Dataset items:
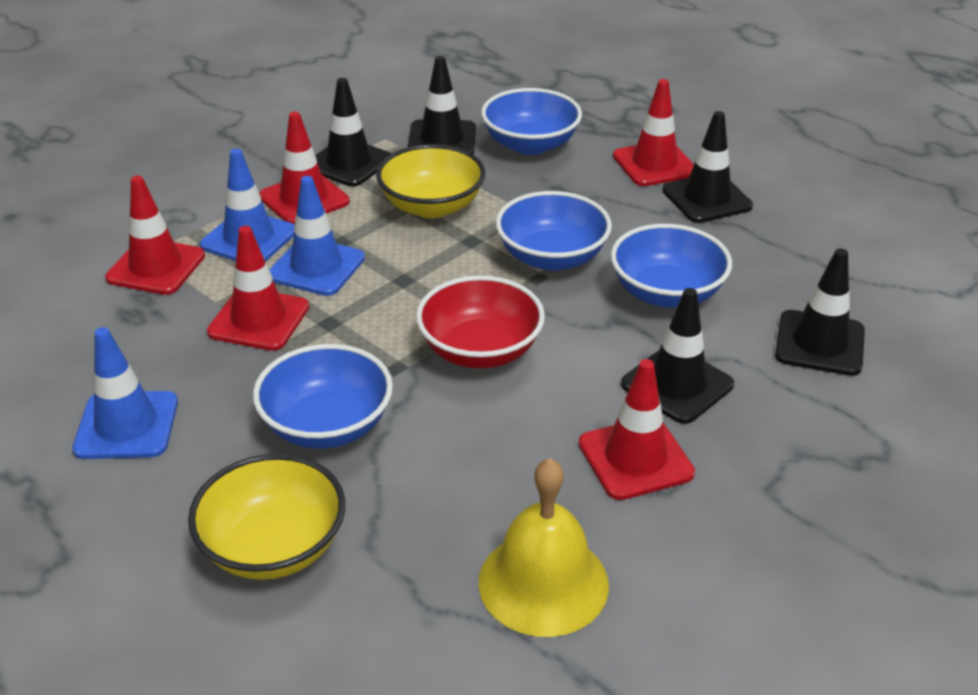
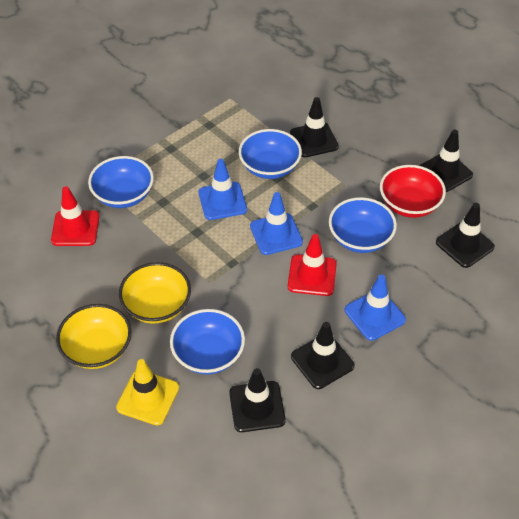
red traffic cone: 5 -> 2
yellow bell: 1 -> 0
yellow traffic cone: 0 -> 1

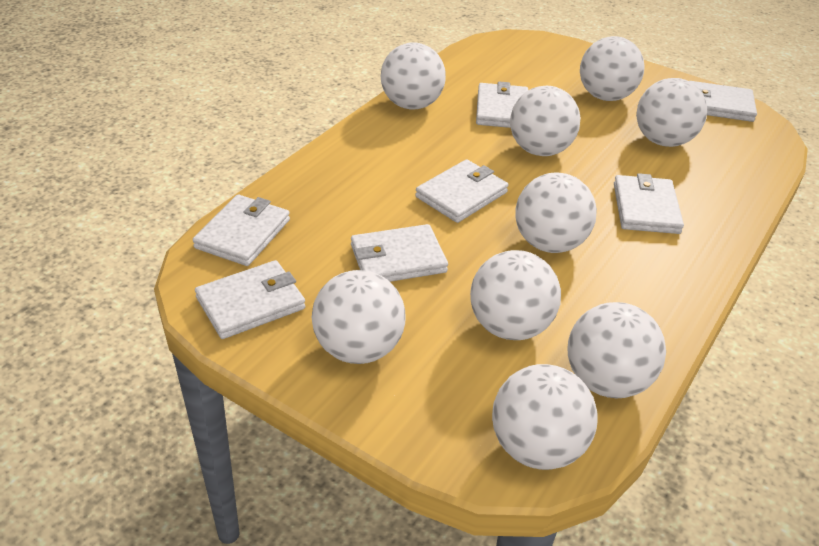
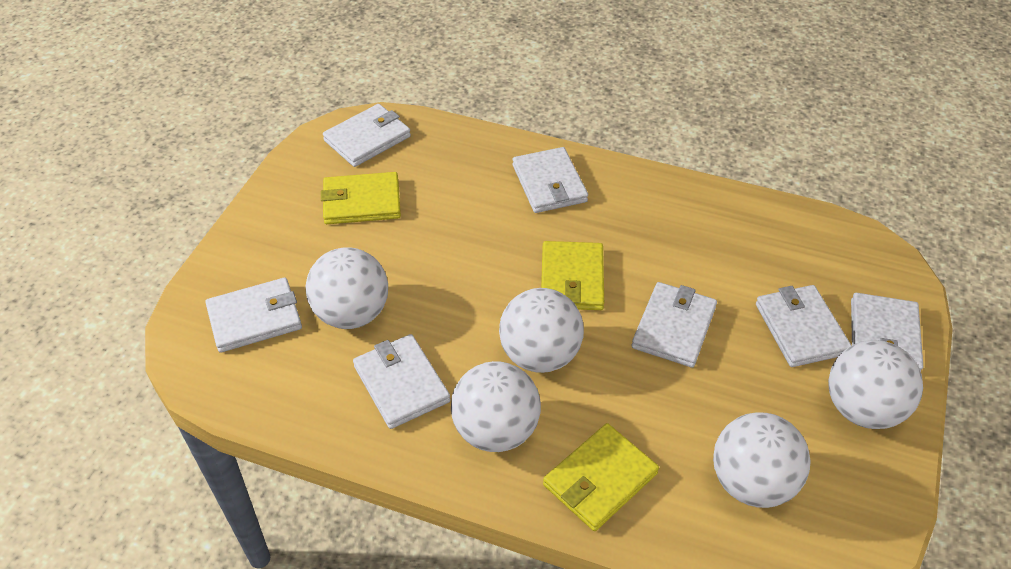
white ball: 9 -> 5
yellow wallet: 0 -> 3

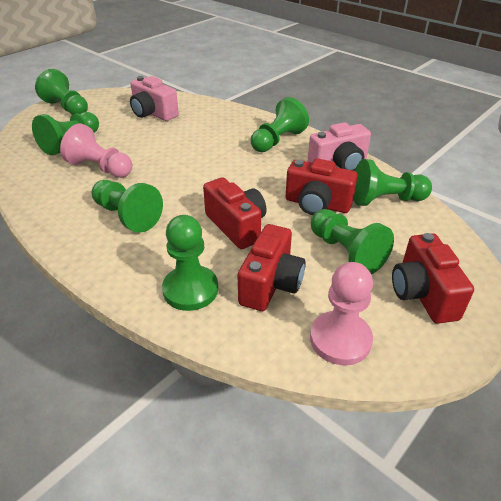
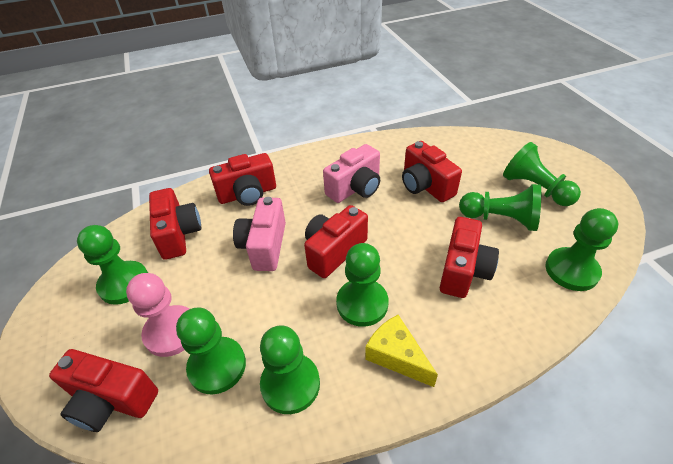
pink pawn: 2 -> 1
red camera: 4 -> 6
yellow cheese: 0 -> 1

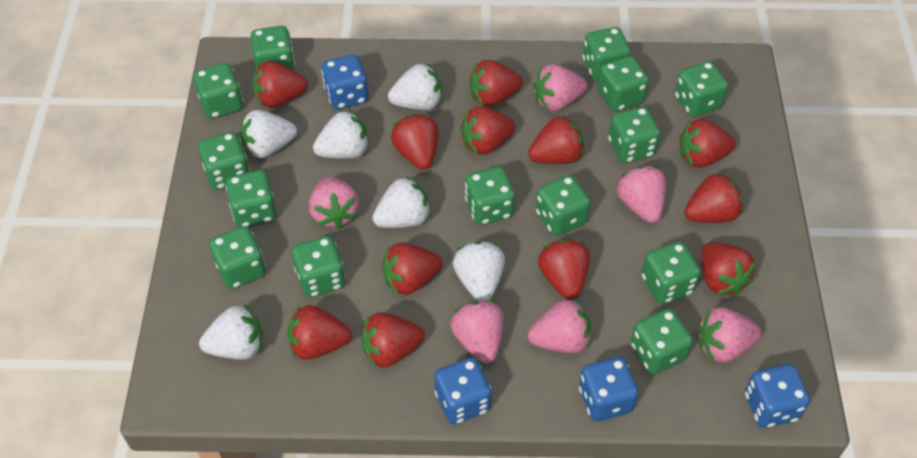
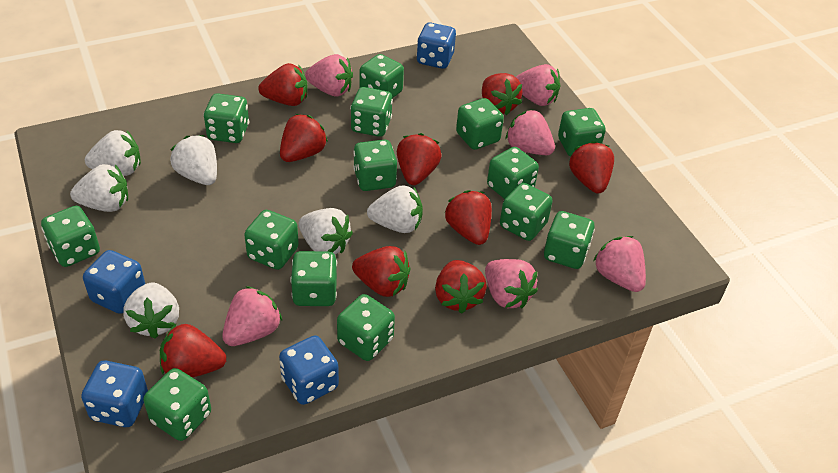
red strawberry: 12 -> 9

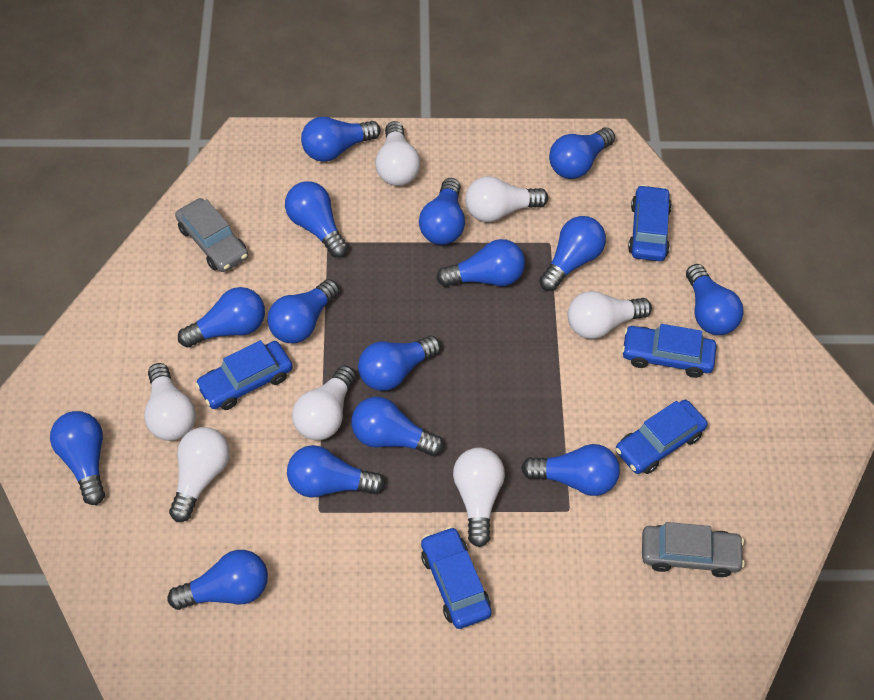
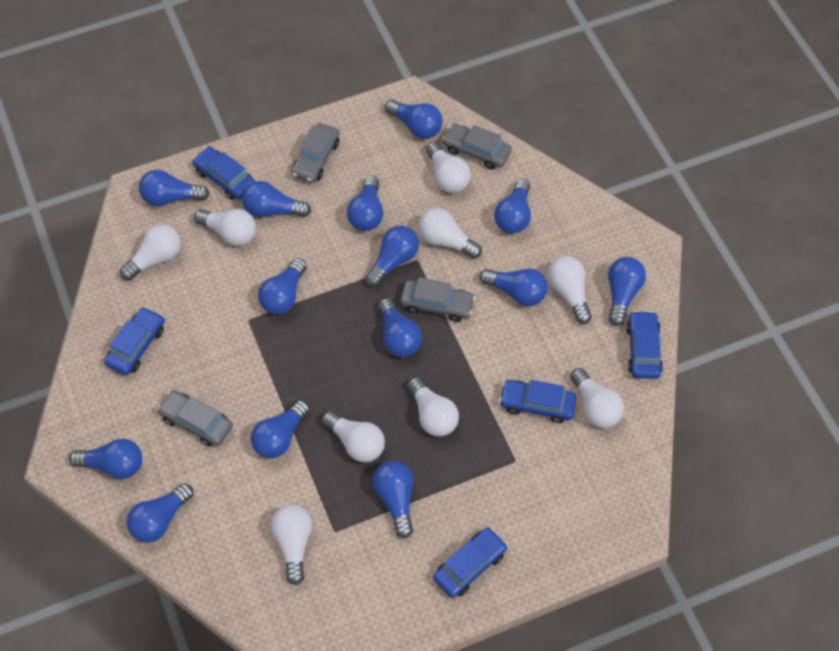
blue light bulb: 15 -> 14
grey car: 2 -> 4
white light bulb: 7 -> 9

--- Directions ---
Repeat the data above word for word, without pictures.

--- Response to this exercise ---
red traffic cone: 5 -> 2
yellow bell: 1 -> 0
yellow traffic cone: 0 -> 1

white ball: 9 -> 5
yellow wallet: 0 -> 3

pink pawn: 2 -> 1
red camera: 4 -> 6
yellow cheese: 0 -> 1

red strawberry: 12 -> 9

blue light bulb: 15 -> 14
grey car: 2 -> 4
white light bulb: 7 -> 9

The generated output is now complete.